Items taken from a dataset:
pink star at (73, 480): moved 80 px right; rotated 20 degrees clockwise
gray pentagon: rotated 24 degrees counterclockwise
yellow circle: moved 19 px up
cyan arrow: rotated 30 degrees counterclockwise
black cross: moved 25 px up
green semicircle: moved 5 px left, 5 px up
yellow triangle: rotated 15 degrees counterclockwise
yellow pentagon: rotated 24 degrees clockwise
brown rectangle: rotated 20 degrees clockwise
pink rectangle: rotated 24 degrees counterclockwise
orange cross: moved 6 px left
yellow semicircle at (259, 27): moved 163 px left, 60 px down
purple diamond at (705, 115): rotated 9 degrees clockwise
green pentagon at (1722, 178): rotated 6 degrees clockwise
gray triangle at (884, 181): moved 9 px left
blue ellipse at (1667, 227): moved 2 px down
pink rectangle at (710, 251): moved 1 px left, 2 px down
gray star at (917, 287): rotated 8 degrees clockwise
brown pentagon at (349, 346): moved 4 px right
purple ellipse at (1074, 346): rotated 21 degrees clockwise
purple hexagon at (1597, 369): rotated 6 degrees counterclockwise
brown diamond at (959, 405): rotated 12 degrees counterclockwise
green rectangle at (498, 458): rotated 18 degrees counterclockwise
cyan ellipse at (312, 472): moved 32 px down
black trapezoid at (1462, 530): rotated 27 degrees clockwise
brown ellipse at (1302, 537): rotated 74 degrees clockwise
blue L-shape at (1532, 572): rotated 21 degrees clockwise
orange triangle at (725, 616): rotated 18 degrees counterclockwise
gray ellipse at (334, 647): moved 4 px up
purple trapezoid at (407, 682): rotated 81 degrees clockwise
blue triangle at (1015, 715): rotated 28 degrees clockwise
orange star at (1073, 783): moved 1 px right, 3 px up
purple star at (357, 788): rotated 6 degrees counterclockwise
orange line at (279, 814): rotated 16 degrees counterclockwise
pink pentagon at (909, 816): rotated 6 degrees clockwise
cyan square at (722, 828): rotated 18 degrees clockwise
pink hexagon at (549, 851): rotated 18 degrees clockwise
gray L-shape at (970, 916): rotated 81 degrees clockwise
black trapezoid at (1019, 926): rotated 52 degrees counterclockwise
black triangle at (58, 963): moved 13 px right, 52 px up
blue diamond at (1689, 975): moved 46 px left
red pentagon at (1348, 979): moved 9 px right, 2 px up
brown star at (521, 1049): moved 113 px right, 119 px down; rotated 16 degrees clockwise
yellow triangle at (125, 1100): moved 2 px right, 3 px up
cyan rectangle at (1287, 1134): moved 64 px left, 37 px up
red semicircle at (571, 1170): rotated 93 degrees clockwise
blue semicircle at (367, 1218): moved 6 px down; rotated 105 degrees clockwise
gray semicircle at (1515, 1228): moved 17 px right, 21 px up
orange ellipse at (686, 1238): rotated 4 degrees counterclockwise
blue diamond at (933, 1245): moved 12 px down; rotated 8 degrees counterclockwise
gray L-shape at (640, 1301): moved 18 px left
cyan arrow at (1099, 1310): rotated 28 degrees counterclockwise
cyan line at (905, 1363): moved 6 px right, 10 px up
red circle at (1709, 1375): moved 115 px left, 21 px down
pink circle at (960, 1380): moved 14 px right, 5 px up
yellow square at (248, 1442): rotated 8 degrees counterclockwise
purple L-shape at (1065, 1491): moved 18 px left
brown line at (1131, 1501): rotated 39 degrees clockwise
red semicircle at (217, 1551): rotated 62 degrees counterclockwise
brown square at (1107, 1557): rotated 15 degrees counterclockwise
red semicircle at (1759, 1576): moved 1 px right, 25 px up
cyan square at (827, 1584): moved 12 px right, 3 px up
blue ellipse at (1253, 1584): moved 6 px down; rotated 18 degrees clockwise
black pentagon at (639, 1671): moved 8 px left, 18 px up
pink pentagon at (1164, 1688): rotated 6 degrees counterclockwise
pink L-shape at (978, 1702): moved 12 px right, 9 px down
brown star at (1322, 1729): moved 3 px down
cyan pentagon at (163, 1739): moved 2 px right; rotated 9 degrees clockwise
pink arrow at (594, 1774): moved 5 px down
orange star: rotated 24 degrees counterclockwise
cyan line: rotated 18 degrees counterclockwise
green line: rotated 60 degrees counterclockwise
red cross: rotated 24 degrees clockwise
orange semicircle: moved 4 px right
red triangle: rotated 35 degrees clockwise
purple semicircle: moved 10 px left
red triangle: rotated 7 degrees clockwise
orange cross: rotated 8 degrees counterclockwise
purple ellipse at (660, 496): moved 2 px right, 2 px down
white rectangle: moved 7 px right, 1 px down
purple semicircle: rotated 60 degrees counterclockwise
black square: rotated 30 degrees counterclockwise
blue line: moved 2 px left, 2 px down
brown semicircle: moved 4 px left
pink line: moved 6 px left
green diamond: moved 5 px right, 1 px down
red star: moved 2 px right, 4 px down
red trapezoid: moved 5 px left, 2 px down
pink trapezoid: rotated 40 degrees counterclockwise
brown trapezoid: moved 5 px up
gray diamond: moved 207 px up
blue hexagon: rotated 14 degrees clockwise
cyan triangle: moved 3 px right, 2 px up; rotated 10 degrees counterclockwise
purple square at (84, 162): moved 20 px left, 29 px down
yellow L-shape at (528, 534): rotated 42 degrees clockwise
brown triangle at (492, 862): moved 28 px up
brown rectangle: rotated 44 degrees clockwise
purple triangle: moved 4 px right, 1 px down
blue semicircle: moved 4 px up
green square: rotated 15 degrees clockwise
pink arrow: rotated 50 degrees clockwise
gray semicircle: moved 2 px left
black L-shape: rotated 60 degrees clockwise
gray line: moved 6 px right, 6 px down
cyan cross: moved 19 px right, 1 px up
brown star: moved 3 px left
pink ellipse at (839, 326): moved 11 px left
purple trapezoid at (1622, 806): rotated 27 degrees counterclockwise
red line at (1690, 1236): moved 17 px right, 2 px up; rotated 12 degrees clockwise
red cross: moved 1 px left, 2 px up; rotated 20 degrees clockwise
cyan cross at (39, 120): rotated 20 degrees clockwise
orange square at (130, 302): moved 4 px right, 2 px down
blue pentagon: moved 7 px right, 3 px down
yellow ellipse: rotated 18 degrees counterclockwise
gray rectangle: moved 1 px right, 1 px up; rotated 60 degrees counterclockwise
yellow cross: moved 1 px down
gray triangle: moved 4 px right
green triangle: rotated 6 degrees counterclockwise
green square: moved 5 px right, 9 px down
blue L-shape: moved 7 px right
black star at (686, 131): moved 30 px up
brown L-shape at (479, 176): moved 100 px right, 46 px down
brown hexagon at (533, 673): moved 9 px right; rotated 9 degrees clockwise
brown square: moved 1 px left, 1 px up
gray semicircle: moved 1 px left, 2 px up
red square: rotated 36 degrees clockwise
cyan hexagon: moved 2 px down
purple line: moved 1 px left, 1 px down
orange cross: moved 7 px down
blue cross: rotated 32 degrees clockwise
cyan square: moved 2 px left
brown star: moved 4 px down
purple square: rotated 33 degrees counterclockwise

▶ _EXERCISE OBJECTIVE_: Show every one of the rows above that contains the word "hexagon".

▶ _EXERCISE RESPONSE_:
purple hexagon at (1597, 369): rotated 6 degrees counterclockwise
pink hexagon at (549, 851): rotated 18 degrees clockwise
blue hexagon: rotated 14 degrees clockwise
brown hexagon at (533, 673): moved 9 px right; rotated 9 degrees clockwise
cyan hexagon: moved 2 px down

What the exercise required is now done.